** The request **
Write out every line of the rows below exactly as they stand, leaving the pictures out of your answer.

** Supplied entries **
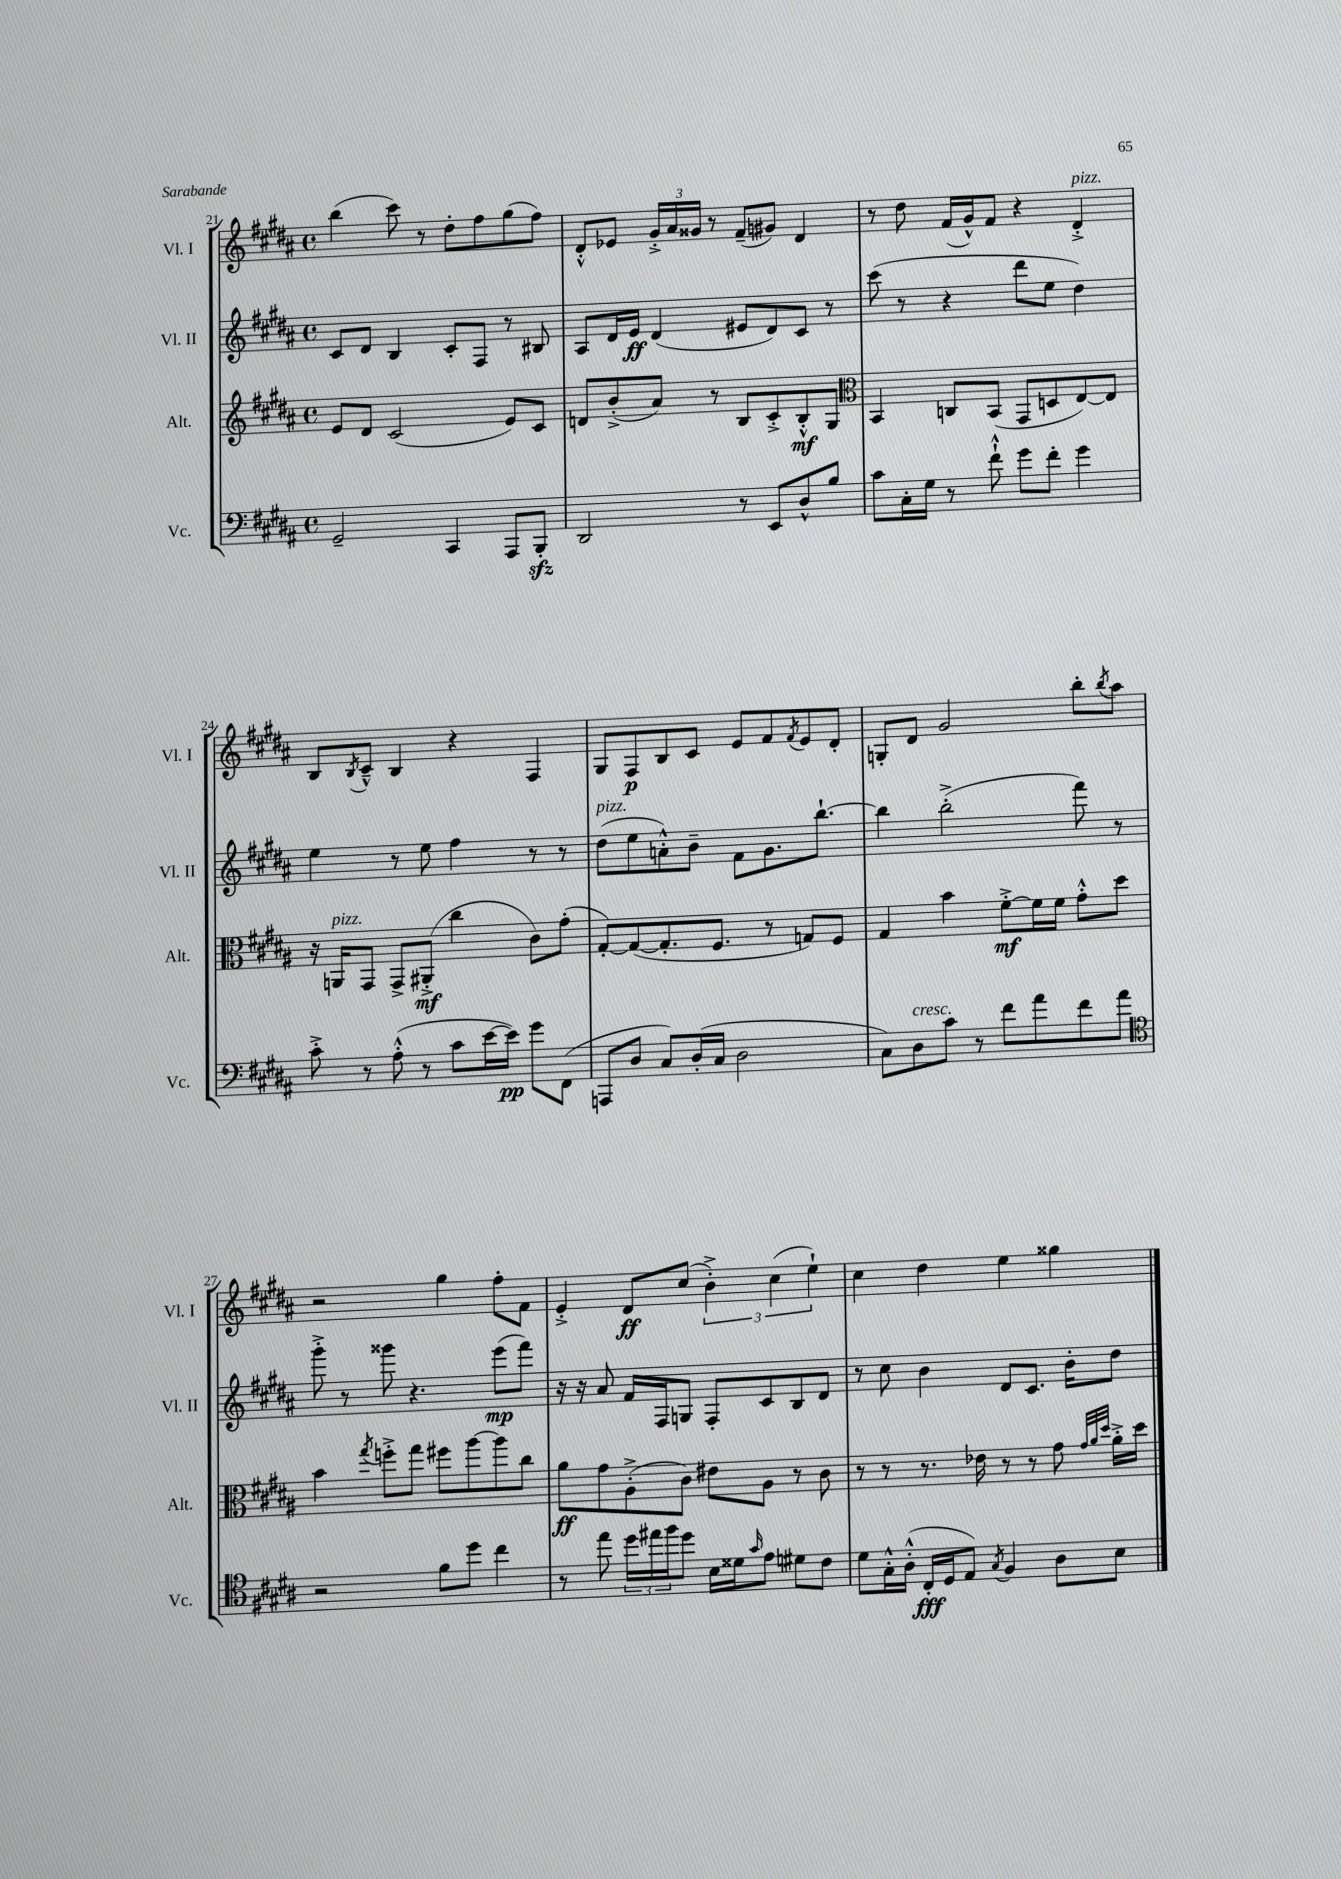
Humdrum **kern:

**kern	**kern	**kern	**kern
*staff4	*staff3	*staff2	*staff1
*clefF4	*clefG2	*clefG2	*clefG2
*k[f#c#g#d#a#]	*k[f#c#g#d#a#]	*k[f#c#g#d#a#]	*k[f#c#g#d#a#]
*M4/4	*M4/4	*M4/4	*M4/4
*met(c)	*met(c)	*met(c)	*met(c)
2GG#~	8e	8c#	(4bb
.	8d#	8d#	.
.	(2c#	4B	8ccc#)
.	.	.	8r
4CC#	.	8c#'	8dd#'
.	.	8F#	8ff#
8AAA#	8e)	8r	(8gg#
8BBB'	8c#	8B#	8ff#)
=	=	=	=
2DD#	8d	8A#	8d#'^^
.	(8b'^	16d#	8e-
.	.	16e	.
.	8a#)	(4d#	24g#'^
.	.	.	24a#
.	.	.	24g##
.	8r	.	8r
8r	8B	8e#	(8f#~
8EE	8c#'^	8d#)	8g#)
8D#^^	8B'^^	8c#	4d#
8B	8G#	8r	.
=	=	=	=
*	*clefC3	*	*
8c#	4BB	(8ccc#	8r
16C#'	.	8r	8dd#
16G#	.	.	.
8r	8C	4r	(16f#
.	.	.	16g#^^)
8f#`^^	(8BB	.	8f#
8g#	8GG#	8ddd#	4r
8f#'	8D	8ee	.
4g#	[8E)	4dd#)	4d#'^
.	8E]	.	.
=	=	=	=
8c#'^	16r	4ee	8B
.	16AA	.	.
.	.	.	8qB
8r	8GG#	.	8c#~^^
(8A#'^^	8GG#^	8r	4B
8r	(8AA#'^	8ee	.
8c#	4cc#	4ff#	4r
[16e	.	.	.
16e])	.	.	.
8g#	8c#)	8r	4F#
(8FF#	(8g#'	8r	.
=	=	=	=
8AAA	[8G#')	(8dd#	8G#
8D#	(8G#_	8ee	8F#
8C#)	8.G#']	8a'^^)	8B
(16D#'	.	8b~	8c#
16C#	8.F#	.	.
2D#	.	8f#	8e
.	8r	8.g#	8f#
.	.	.	8qf#
.	8G)	.	8e
.	.	[8.bb`	.
.	8F#	.	8d#'
=	=	=	=
8C#)	4G#	4bb]	8G'
8D#	.	.	8d#
8c#	4b	(2bb'^	2g#
8r	.	.	.
8f#	[8f#'^	.	.
8a#	16f#]	.	.
.	16f#	.	.
8f#	8g#'^^	8fff#)	8bb'
.	.	.	8qbb
8a#	8dd#	8r	8aa#
=	=	=	=
*clefC4	*	*	*
2r	4b	8ggg#'^	2r
.	.	8r	.
.	8qgg#	.	.
.	8ff'^	8ggg##	.
.	8gg#	4.r	.
8f#	8ff#	.	4gg#
8dd#	[8aa#	.	.
4cc#	8aa#]	(8eee	8ff#'
.	8cc#	8fff#)	8f#
=	=	=	=
8r	8a#	16r	4e'^
.	.	16r	.
8ee	8g#	8a#	.
24dd#	(8A#'^	16f#	8d#
24ee#	.	.	.
.	.	16F#	.
24ff#	.	.	.
8dd#	8c#)	8G	(8cc#
16B	8e#	8F#'	6b'^)
16d##	.	.	.
16qqg#	.	.	.
8e	8A#	8c#	.
.	.	.	(6cc#
8d#	8r	8B	.
.	.	.	6ee`)
8c#	8c#	8d#	.
=	=	=	=
8d#	8r	8r	4cc#
16G#'^^	8r	8cc#	.
(16A#'^^	.	.	.
16C#'	8.r	4b	4dd#
16D#	.	.	.
8E)	.	.	.
.	16e-	.	.
8qG#	.	.	.
4F#	8r	8d#	4ee
.	8r	8.c#	.
8A#	8g#	.	4gg##
.	.	16b'	.
.	32qqg#	.	.
.	32qqa#	.	.
.	32qqdd#	.	.
8B	16a#'^	8dd#	.
.	16dd#	.	.
==	==	==	==
*-	*-	*-	*-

** Solution for this problem **
Humdrum **kern:

**kern	**kern	**kern	**kern
*staff4	*staff3	*staff2	*staff1
*clefF4	*clefG2	*clefG2	*clefG2
*k[f#c#g#d#a#]	*k[f#c#g#d#a#]	*k[f#c#g#d#a#]	*k[f#c#g#d#a#]
*M4/4	*M4/4	*M4/4	*M4/4
*met(c)	*met(c)	*met(c)	*met(c)
2GG#~	8e	8c#	(4bb
.	8d#	8d#	.
.	(2c#	4B	8ccc#)
.	.	.	8r
4CC#	.	8c#'	8dd#'
.	.	8F#	8ff#
8AAA#	8e)	8r	(8gg#
8BBB'	8c#	8B#	8ff#)
=	=	=	=
2DD#	8d	8A#	8d#'^^
.	(8b'^	16d#	8e-
.	.	16e	.
.	8a#)	(4d#	24g#'^
.	.	.	24a#
.	.	.	24g##
.	8r	.	8r
8r	8B	8e#	(8f#~
8EE	8c#'^	8d#)	8g#)
8D#^^	8B'^^	8c#	4d#
8B	8G#	8r	.
=	=	=	=
*	*clefC3	*	*
8c#	4BB	(8ccc#	8r
16C#'	.	8r	8dd#
16G#	.	.	.
8r	8C	4r	(16f#
.	.	.	16g#^^)
8f#`^^	(8BB	.	8f#
8g#	8GG#	8ddd#	4r
8f#'	8D	8ee	.
4g#	[8E)	4dd#)	4d#'^
.	8E]	.	.
=	=	=	=
8c#'^	16r	4ee	8B
.	16AA	.	.
.	.	.	8qB
8r	8GG#	.	8c#~^^
(8A#'^^	8GG#^	8r	4B
8r	(8AA#'^	8ee	.
8c#	4cc#	4ff#	4r
[16e	.	.	.
16e])	.	.	.
8g#	8c#)	8r	4F#
(8FF#	(8g#'	8r	.
=	=	=	=
8AAA	[8G#')	(8dd#	8G#
8D#	(8G#_	8ee	8F#
8C#)	8.G#']	8a'^^)	8B
(16D#'	.	8b~	8c#
16C#	8.F#	.	.
2D#	.	8f#	8e
.	8r	8.g#	8f#
.	.	.	8qf#
.	8G)	.	8e
.	.	[8.bb`	.
.	8F#	.	8d#'
=	=	=	=
8C#)	4G#	4bb]	8G'
8D#	.	.	8d#
8c#	4b	(2bb'^	2g#
8r	.	.	.
8f#	[8f#'^	.	.
8a#	16f#]	.	.
.	16f#	.	.
8f#	8g#'^^	8fff#)	8bb'
.	.	.	8qbb
8a#	8dd#	8r	8aa#
=	=	=	=
*clefC4	*	*	*
2r	4b	8ggg#'^	2r
.	.	8r	.
.	8qgg#	.	.
.	8ff'^	8ggg##	.
.	8gg#	4.r	.
8f#	8ff#	.	4gg#
8dd#	[8aa#	.	.
4cc#	8aa#]	(8eee	8ff#'
.	8cc#	8fff#)	8f#
=	=	=	=
8r	8a#	16r	4e'^
.	.	16r	.
8ee	8g#	8a#	.
24dd#	(8A#'^	16f#	8d#
24ee#	.	.	.
.	.	16F#	.
24ff#	.	.	.
8dd#	8c#)	8G	(8cc#
16B	8e#	8F#'	6b'^)
16d##	.	.	.
16qqg#	.	.	.
8e	8A#	8c#	.
.	.	.	(6cc#
8d#	8r	8B	.
.	.	.	6ee`)
8c#	8c#	8d#	.
=	=	=	=
8d#	8r	8r	4cc#
16G#'^^	8r	8cc#	.
(16A#'^^	.	.	.
16C#'	8.r	4b	4dd#
16D#	.	.	.
8E)	.	.	.
.	16e-	.	.
8qG#	.	.	.
4F#	8r	8d#	4ee
.	8r	8.c#	.
8A#	8g#	.	4gg##
.	.	16b'	.
.	32qqg#	.	.
.	32qqa#	.	.
.	32qqdd#	.	.
8B	16a#'^	8dd#	.
.	16dd#	.	.
==	==	==	==
*-	*-	*-	*-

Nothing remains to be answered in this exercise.